Data entries
- - -

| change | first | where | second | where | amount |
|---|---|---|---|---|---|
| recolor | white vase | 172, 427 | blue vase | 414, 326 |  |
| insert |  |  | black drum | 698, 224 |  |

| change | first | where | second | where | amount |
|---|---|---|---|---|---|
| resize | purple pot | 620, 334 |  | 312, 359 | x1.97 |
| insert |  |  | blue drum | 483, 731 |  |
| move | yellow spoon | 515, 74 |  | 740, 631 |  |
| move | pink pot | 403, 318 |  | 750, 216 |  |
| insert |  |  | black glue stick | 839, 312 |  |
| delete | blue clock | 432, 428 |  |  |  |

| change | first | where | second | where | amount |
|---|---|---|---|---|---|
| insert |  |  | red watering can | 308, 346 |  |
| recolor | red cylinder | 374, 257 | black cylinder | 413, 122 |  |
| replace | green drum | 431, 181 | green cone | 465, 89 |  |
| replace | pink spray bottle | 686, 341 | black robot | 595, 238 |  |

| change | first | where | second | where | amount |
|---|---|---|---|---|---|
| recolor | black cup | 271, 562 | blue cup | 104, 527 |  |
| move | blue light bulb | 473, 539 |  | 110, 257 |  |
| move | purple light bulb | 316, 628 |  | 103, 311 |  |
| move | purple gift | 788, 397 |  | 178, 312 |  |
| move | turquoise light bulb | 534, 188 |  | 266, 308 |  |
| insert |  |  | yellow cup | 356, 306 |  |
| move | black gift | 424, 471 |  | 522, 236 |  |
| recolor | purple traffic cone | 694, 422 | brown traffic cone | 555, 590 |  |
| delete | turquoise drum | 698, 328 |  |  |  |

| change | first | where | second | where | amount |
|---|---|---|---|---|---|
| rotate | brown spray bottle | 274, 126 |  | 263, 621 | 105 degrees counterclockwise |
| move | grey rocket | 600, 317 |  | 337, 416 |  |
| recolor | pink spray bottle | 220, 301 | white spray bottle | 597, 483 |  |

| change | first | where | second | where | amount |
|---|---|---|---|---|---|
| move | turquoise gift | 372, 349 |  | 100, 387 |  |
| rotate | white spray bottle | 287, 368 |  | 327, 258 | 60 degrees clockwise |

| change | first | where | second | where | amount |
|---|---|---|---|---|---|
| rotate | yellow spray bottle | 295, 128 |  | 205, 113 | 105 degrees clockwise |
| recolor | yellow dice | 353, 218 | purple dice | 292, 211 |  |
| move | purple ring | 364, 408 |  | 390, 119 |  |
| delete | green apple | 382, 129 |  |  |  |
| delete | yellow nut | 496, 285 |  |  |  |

- - -

» Instructions to follow:
Nothing may be dropped or altered. Copy every line above.

» Task answer:
| change | first | where | second | where | amount |
|---|---|---|---|---|---|
| recolor | white vase | 172, 427 | blue vase | 414, 326 |  |
| insert |  |  | black drum | 698, 224 |  |

| change | first | where | second | where | amount |
|---|---|---|---|---|---|
| resize | purple pot | 620, 334 |  | 312, 359 | x1.97 |
| insert |  |  | blue drum | 483, 731 |  |
| move | yellow spoon | 515, 74 |  | 740, 631 |  |
| move | pink pot | 403, 318 |  | 750, 216 |  |
| insert |  |  | black glue stick | 839, 312 |  |
| delete | blue clock | 432, 428 |  |  |  |

| change | first | where | second | where | amount |
|---|---|---|---|---|---|
| insert |  |  | red watering can | 308, 346 |  |
| recolor | red cylinder | 374, 257 | black cylinder | 413, 122 |  |
| replace | green drum | 431, 181 | green cone | 465, 89 |  |
| replace | pink spray bottle | 686, 341 | black robot | 595, 238 |  |

| change | first | where | second | where | amount |
|---|---|---|---|---|---|
| recolor | black cup | 271, 562 | blue cup | 104, 527 |  |
| move | blue light bulb | 473, 539 |  | 110, 257 |  |
| move | purple light bulb | 316, 628 |  | 103, 311 |  |
| move | purple gift | 788, 397 |  | 178, 312 |  |
| move | turquoise light bulb | 534, 188 |  | 266, 308 |  |
| insert |  |  | yellow cup | 356, 306 |  |
| move | black gift | 424, 471 |  | 522, 236 |  |
| recolor | purple traffic cone | 694, 422 | brown traffic cone | 555, 590 |  |
| delete | turquoise drum | 698, 328 |  |  |  |

| change | first | where | second | where | amount |
|---|---|---|---|---|---|
| rotate | brown spray bottle | 274, 126 |  | 263, 621 | 105 degrees counterclockwise |
| move | grey rocket | 600, 317 |  | 337, 416 |  |
| recolor | pink spray bottle | 220, 301 | white spray bottle | 597, 483 |  |

| change | first | where | second | where | amount |
|---|---|---|---|---|---|
| move | turquoise gift | 372, 349 |  | 100, 387 |  |
| rotate | white spray bottle | 287, 368 |  | 327, 258 | 60 degrees clockwise |

| change | first | where | second | where | amount |
|---|---|---|---|---|---|
| rotate | yellow spray bottle | 295, 128 |  | 205, 113 | 105 degrees clockwise |
| recolor | yellow dice | 353, 218 | purple dice | 292, 211 |  |
| move | purple ring | 364, 408 |  | 390, 119 |  |
| delete | green apple | 382, 129 |  |  |  |
| delete | yellow nut | 496, 285 |  |  |  |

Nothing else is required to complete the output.